Coordinate-based object records:
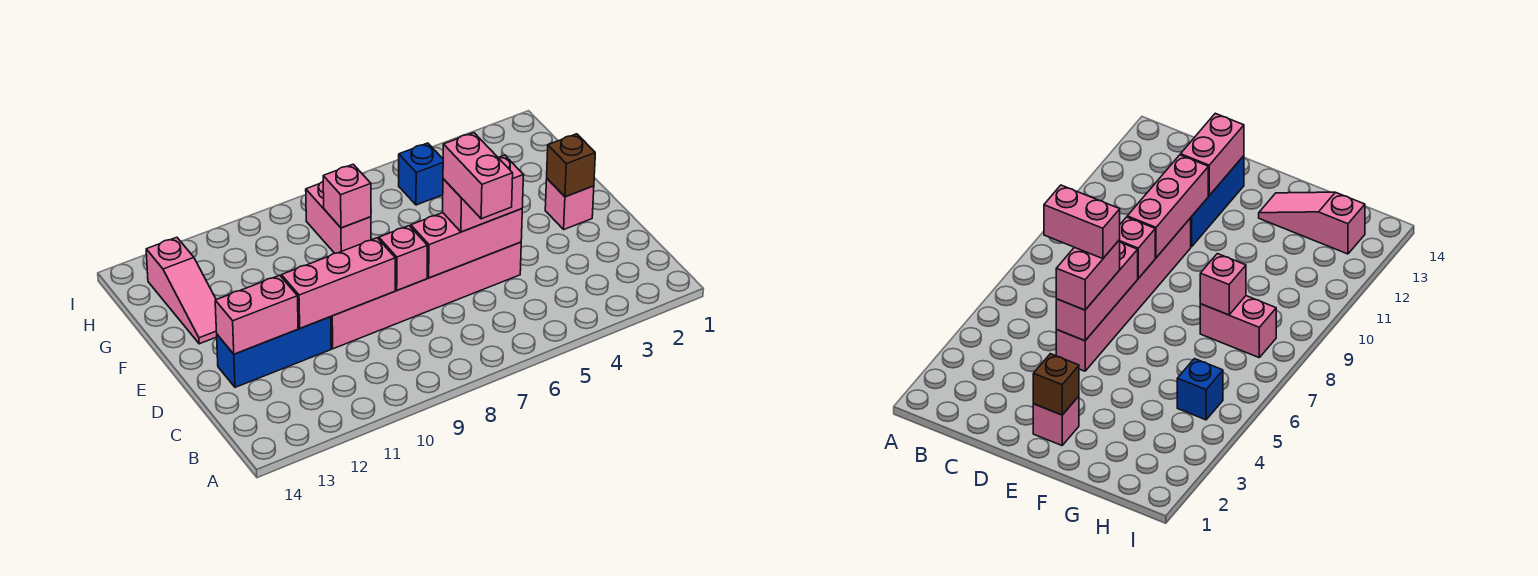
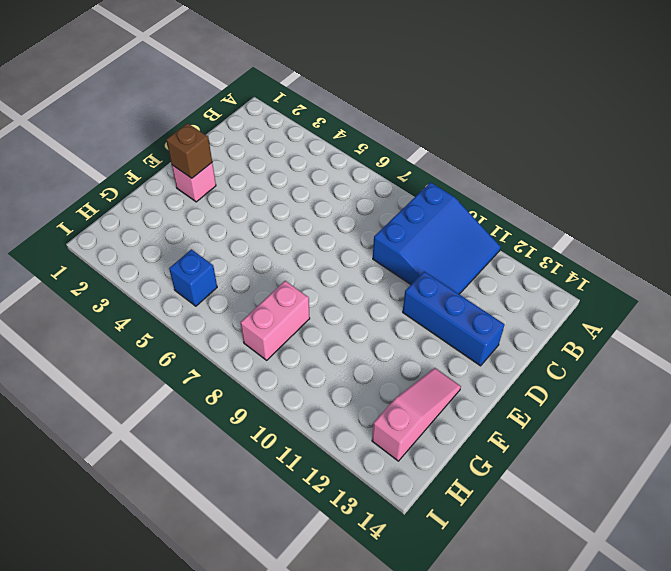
blue slope A9:C11 level 1 top 9 -> none
none -> pink brick D5:D10 level 1
none -> pink brick D5:D7 level 2
none -> pink brick D8 level 2

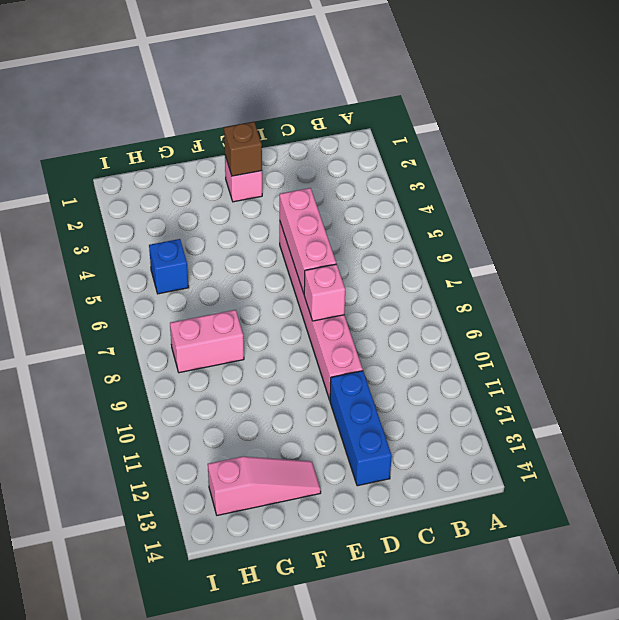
none -> pink brick D9:D11 level 2
none -> pink brick D12:D13 level 2
none -> pink brick G8 level 2

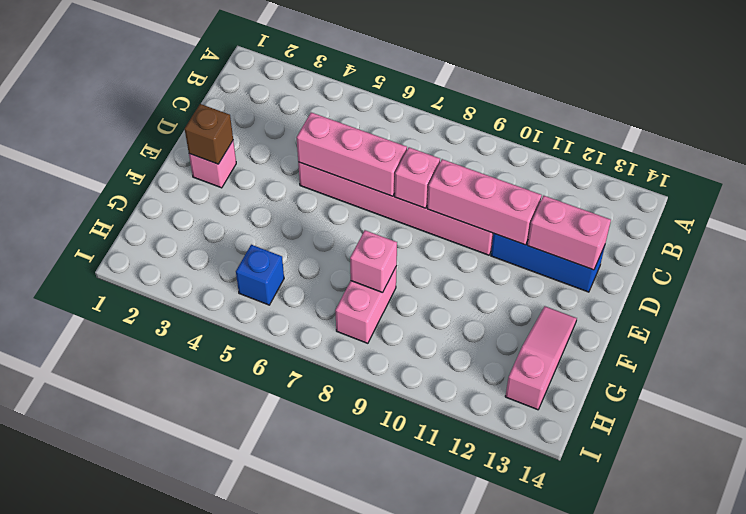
none -> pink brick D5:D6 level 3
none -> pink brick C6:D6 level 4

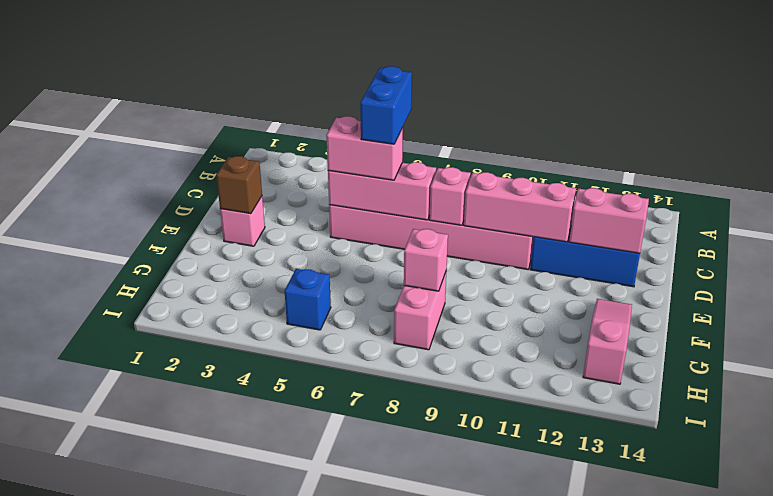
blue brick C6:D6 level 4 -> pink brick C6:D6 level 4

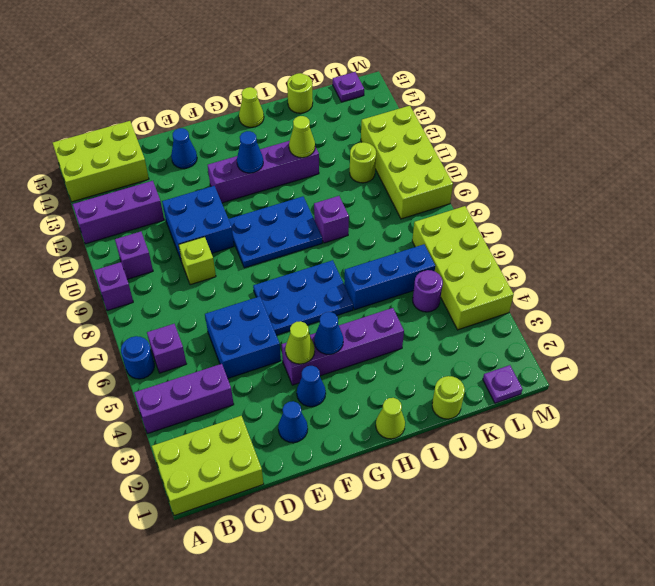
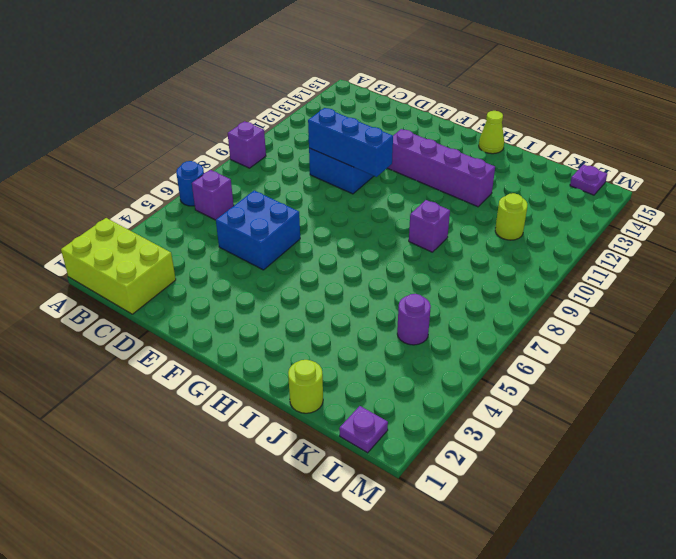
blue brick D10:F10 level 2 -> blue brick I6:K6 level 1
none -> purple brick A4:C4 level 1
none -> purple brick A12:C12 level 1
none -> lime brick A14:C15 level 1
none -> purple brick B10 level 1

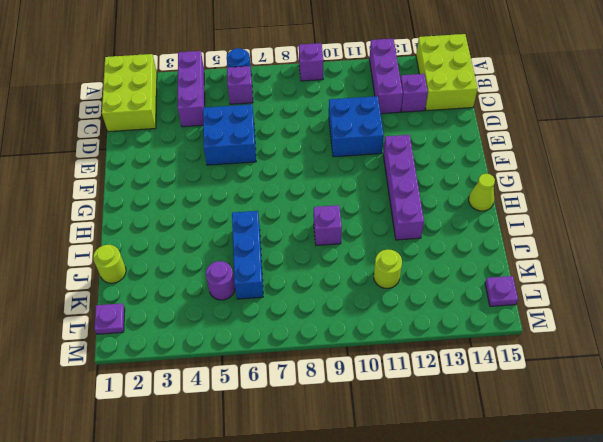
purple brick C13 level 1 -> purple brick B10 level 1
none -> lime brick D9 level 1
none -> blue cone E2 level 1
none -> blue cone E14 level 1
none -> blue cone F3 level 1

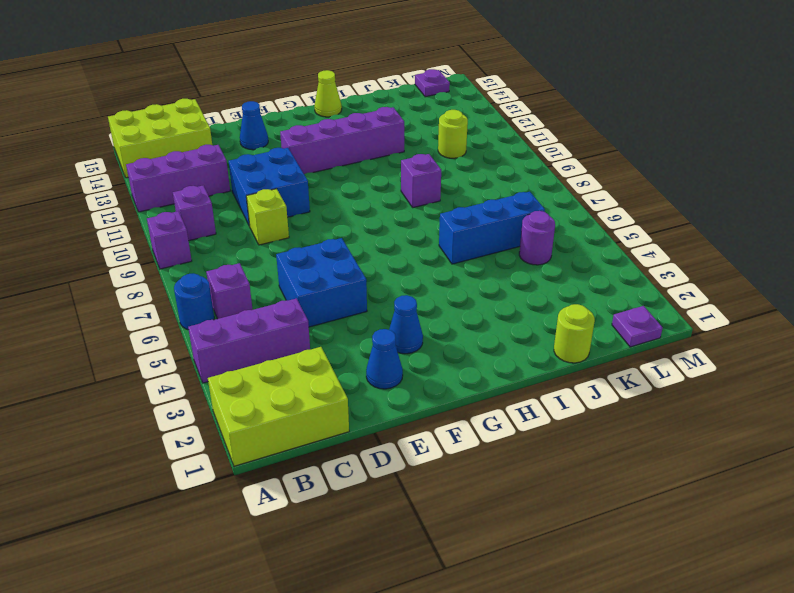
none -> purple brick F4:I4 level 1
none -> blue plate F6:H7 level 1
none -> blue plate F9:H10 level 1
none -> lime cone H1 level 1

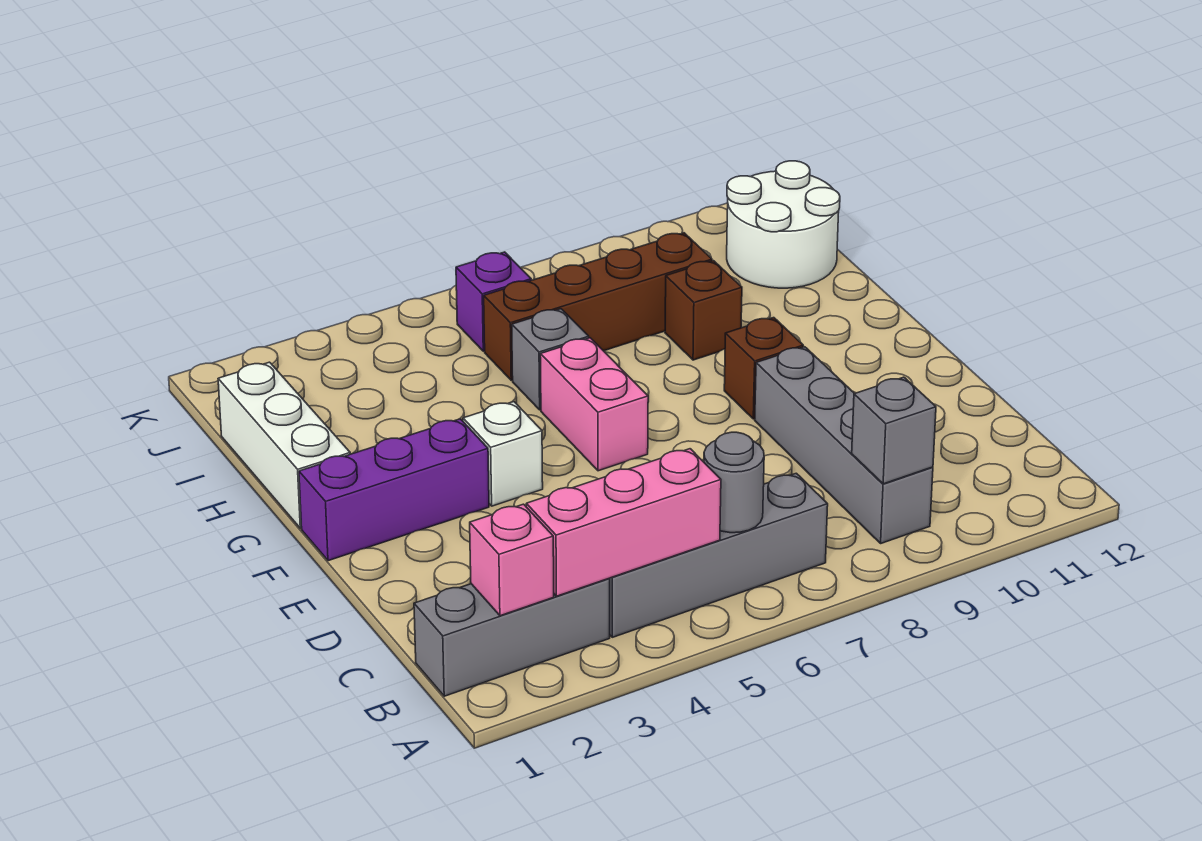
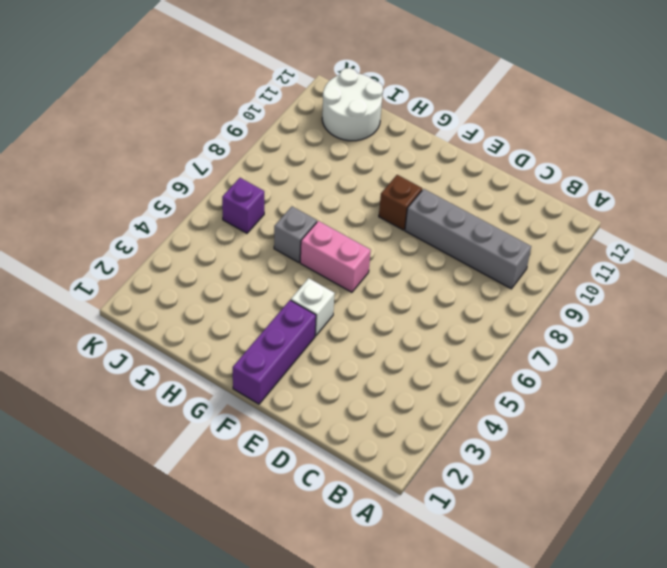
none -> grey brick B1:B3 level 1
none -> grey brick B4:B7 level 1
none -> white brick G1:I1 level 1

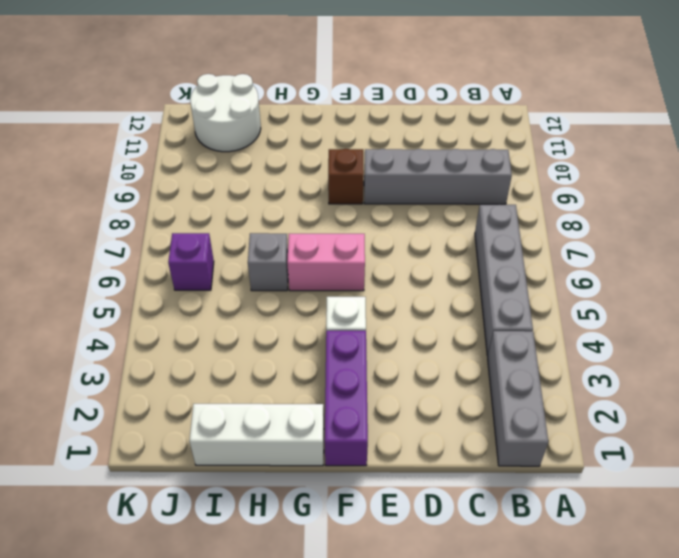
none -> brown brick H9 level 1
none -> brown brick I6:I9 level 1
none -> pink brick B2 level 2

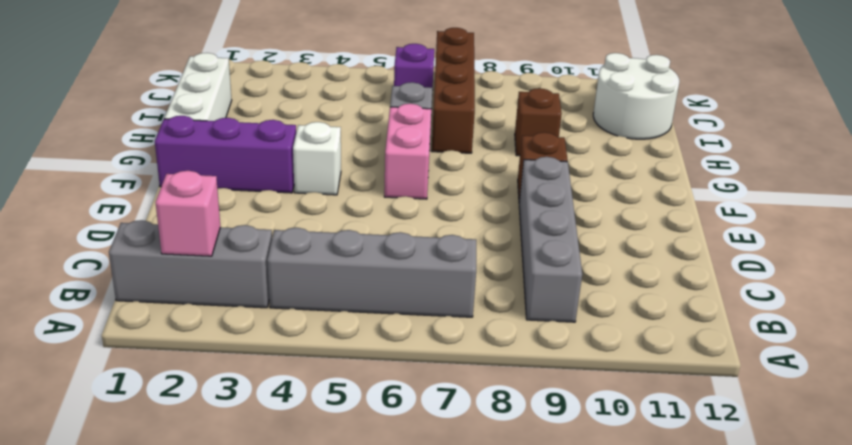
brown brick H7:K7 level 1 -> brown brick I6:I9 level 1
none -> pink brick B3:B5 level 2
none -> grey round brick B6 level 2
none -> grey brick B9 level 2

## Exercise
Wherever the string "plate" appears in the records, copy the whole line.

## Exercise response
none -> blue plate F6:H7 level 1
none -> blue plate F9:H10 level 1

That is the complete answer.